### Scene comparison data
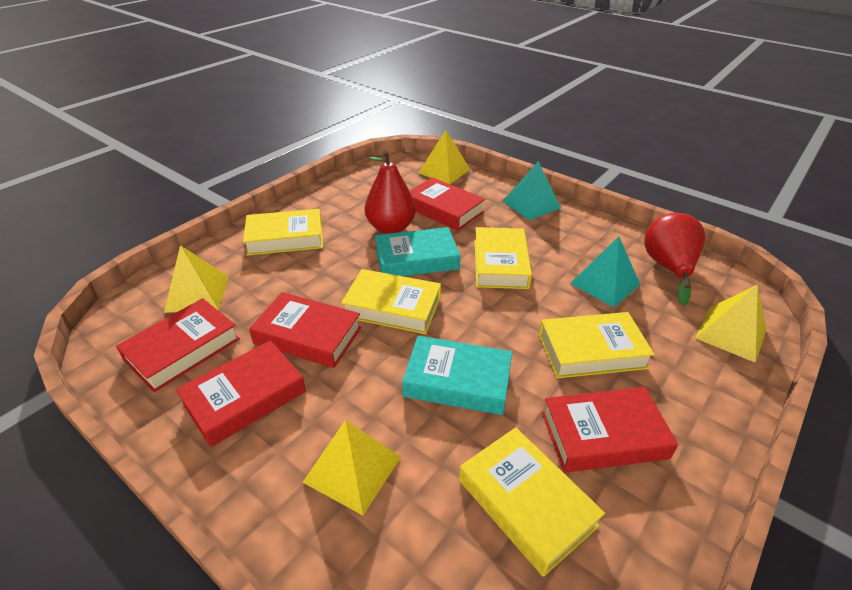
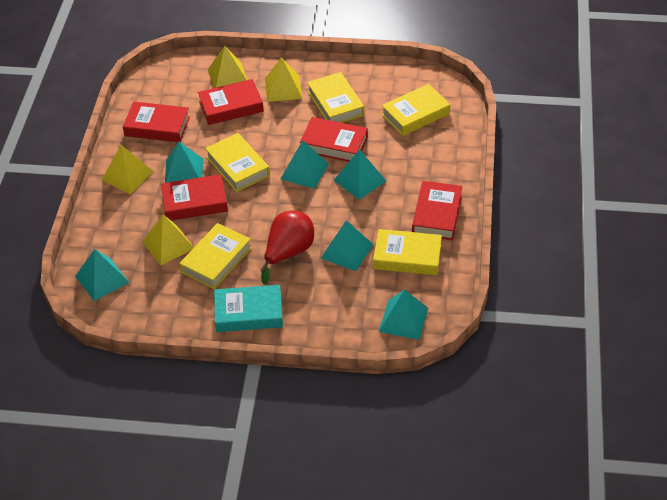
red pear: 2 -> 1
turquoise book: 2 -> 1
turquoise pyramid: 2 -> 6

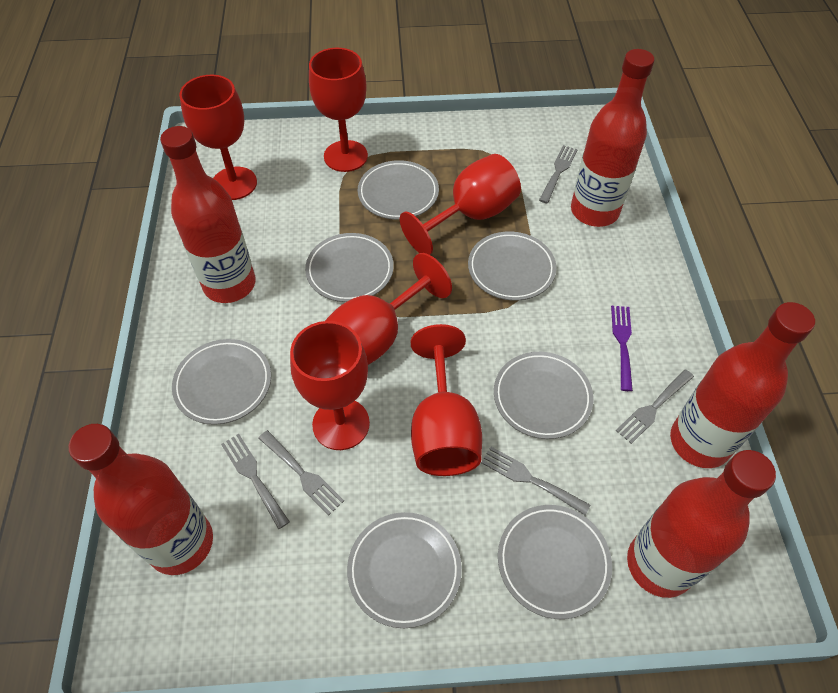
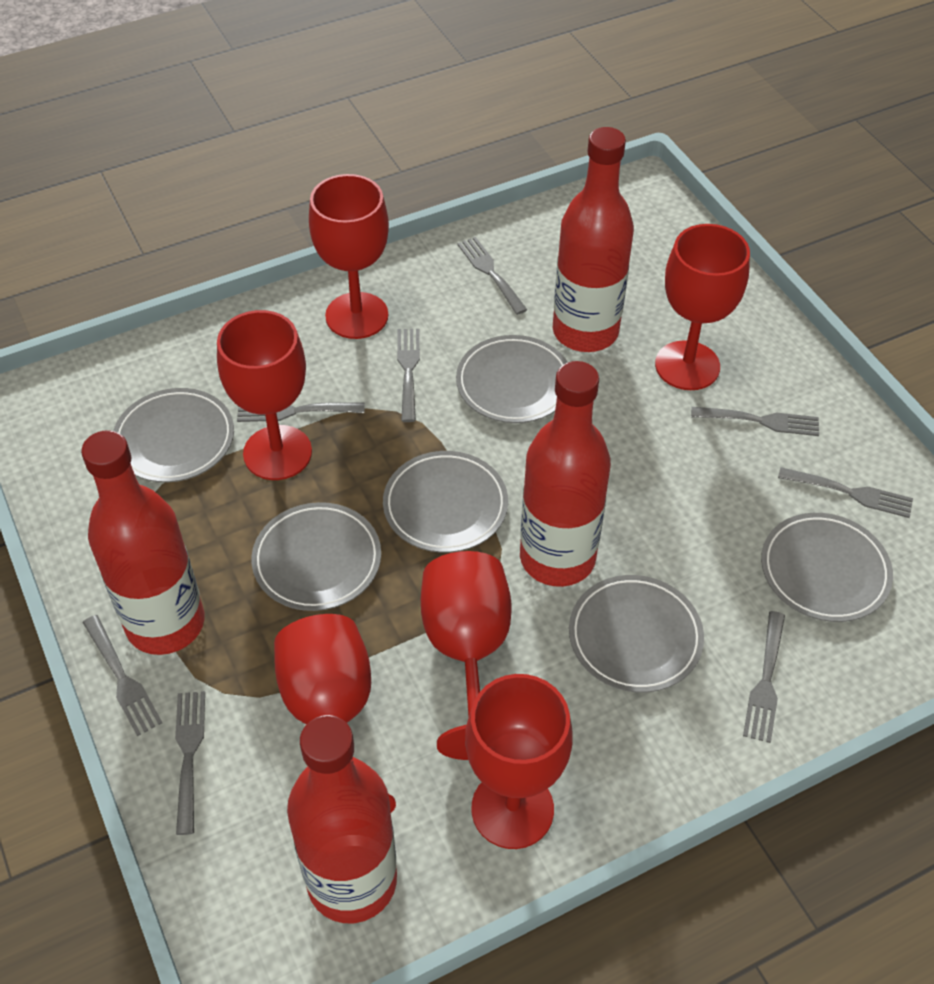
grey fork: 5 -> 8
grey plate: 7 -> 6
purple fork: 1 -> 0
red bottle: 5 -> 4

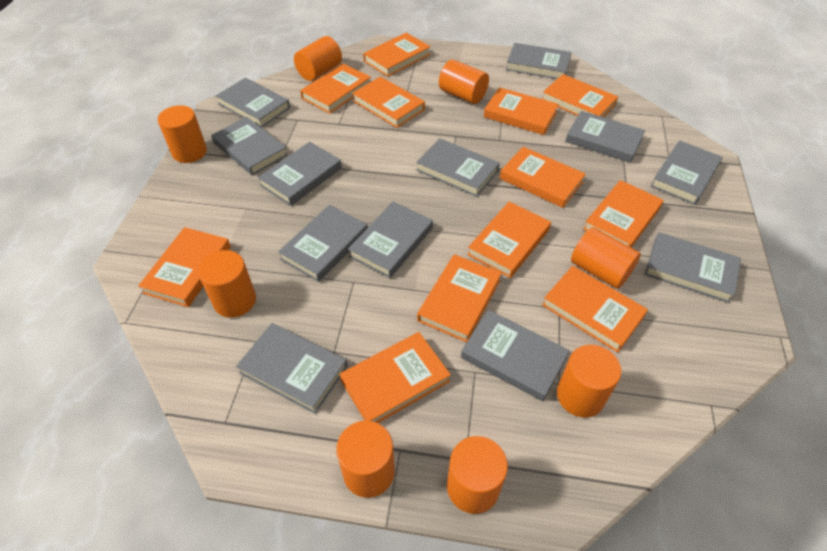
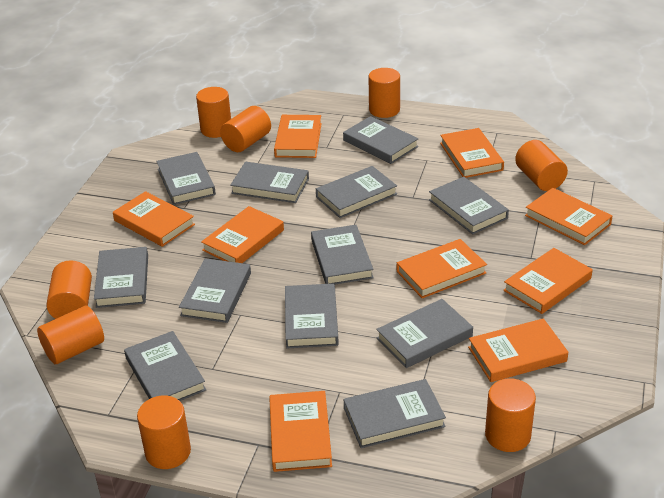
orange book: 12 -> 9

### Task instructions
Filter the records for the word "turquoise" and show every line that has it.

### Exercise result
turquoise book: 2 -> 1
turquoise pyramid: 2 -> 6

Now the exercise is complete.